**Activity**
Search the material below for the word "none" and copy every line in which it occurs.

**Record set**
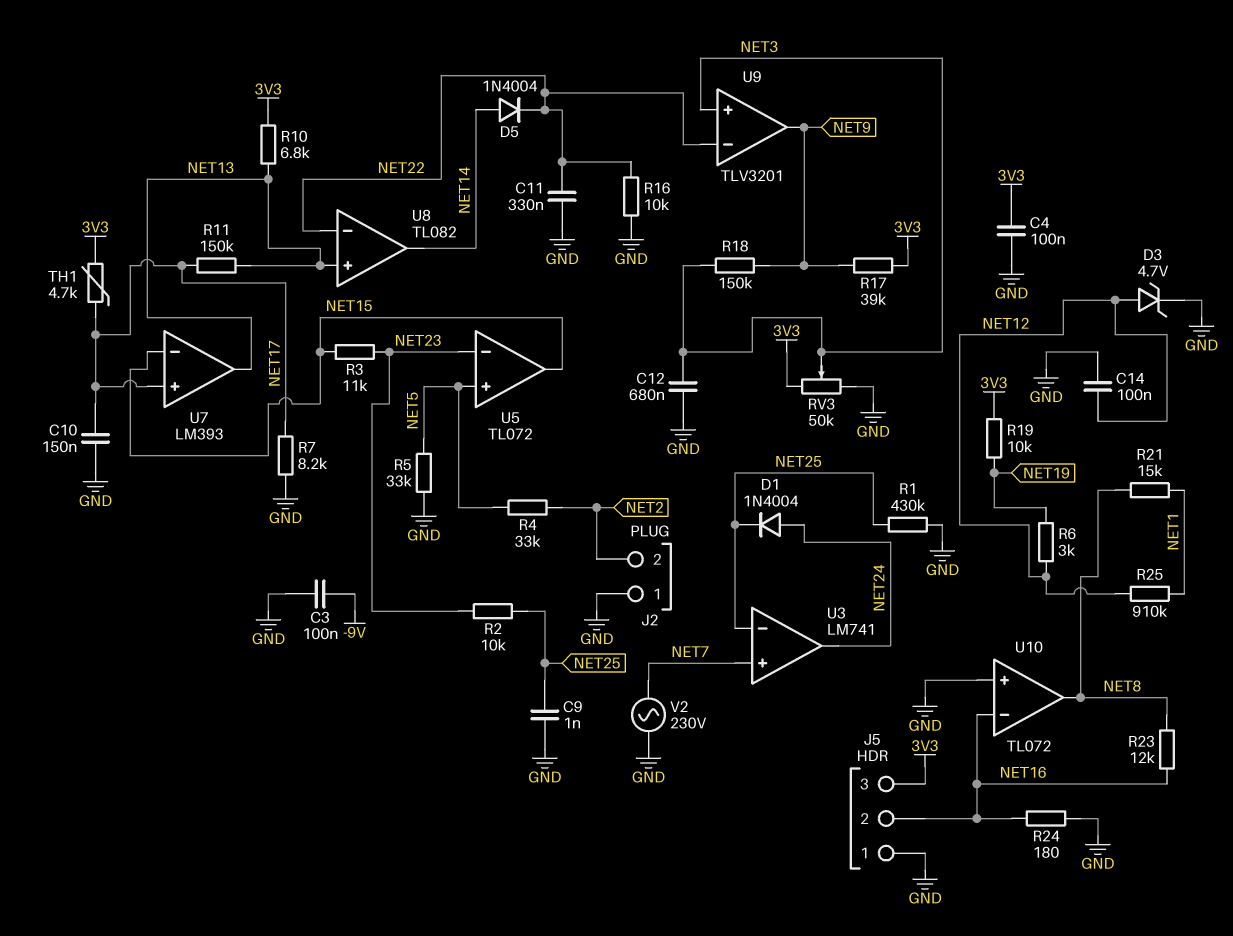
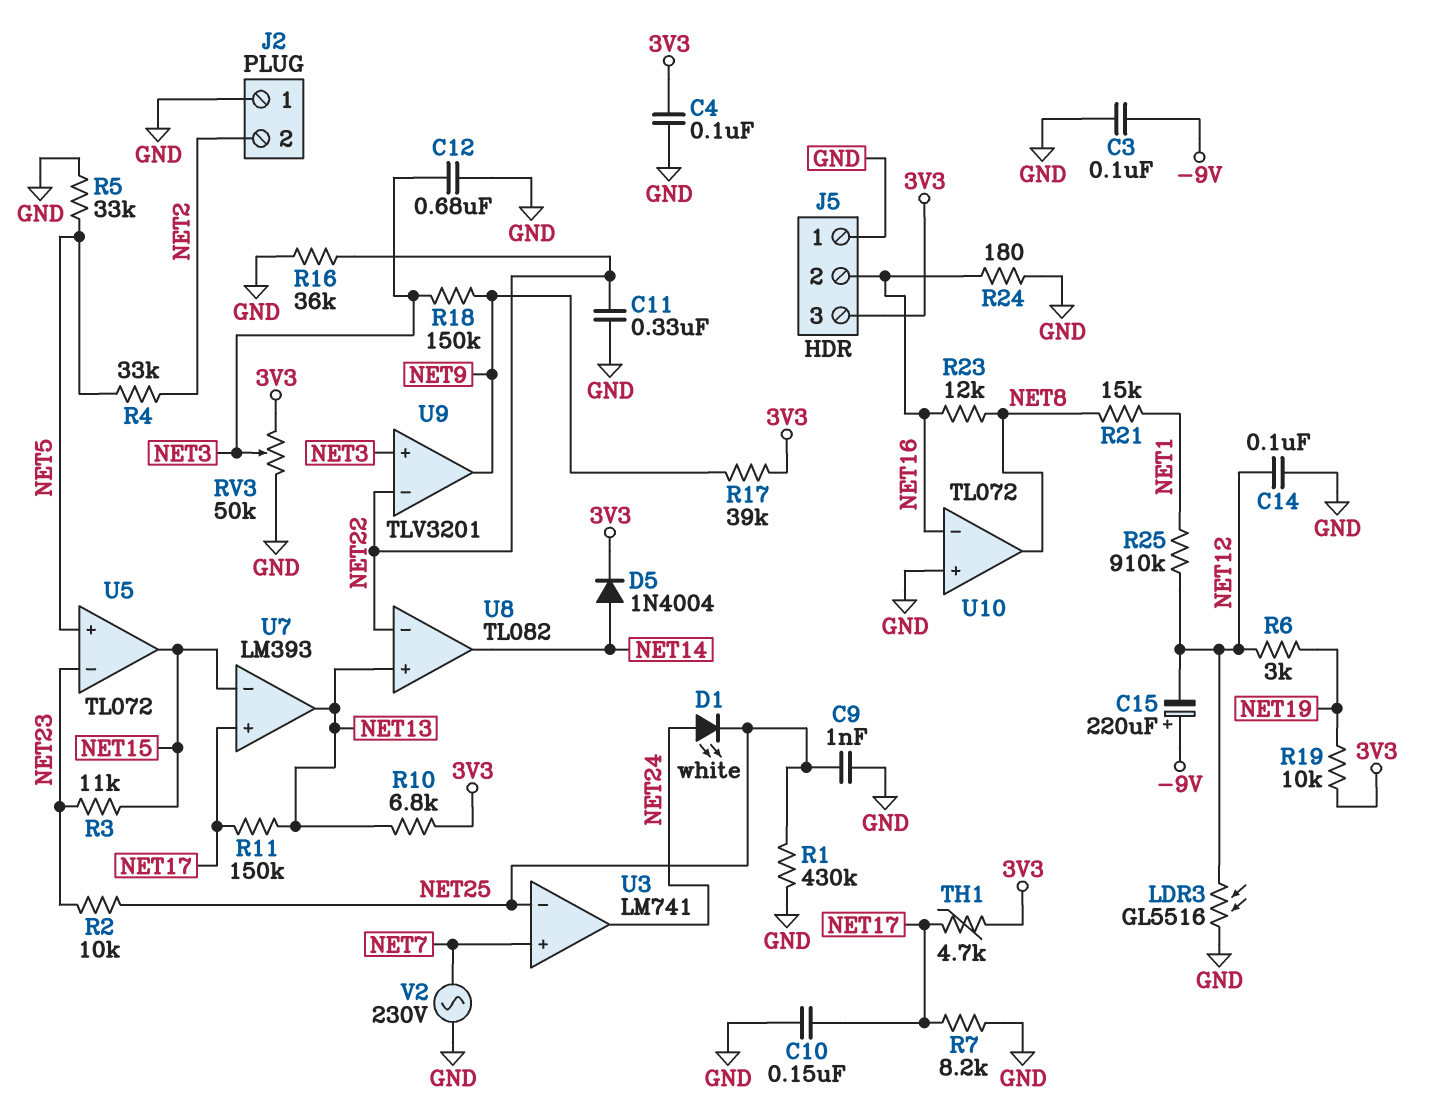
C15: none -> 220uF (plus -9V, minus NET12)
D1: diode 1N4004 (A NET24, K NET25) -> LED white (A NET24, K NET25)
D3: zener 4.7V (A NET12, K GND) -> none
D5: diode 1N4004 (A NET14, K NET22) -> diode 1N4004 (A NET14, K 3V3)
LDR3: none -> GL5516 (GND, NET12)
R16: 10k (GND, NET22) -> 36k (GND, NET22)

...

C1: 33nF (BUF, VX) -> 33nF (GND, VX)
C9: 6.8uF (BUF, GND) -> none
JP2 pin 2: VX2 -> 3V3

**Written solution**
C15: none -> 220uF (plus -9V, minus NET12)
D3: zener 4.7V (A NET12, K GND) -> none
LDR3: none -> GL5516 (GND, NET12)
C9: 6.8uF (BUF, GND) -> none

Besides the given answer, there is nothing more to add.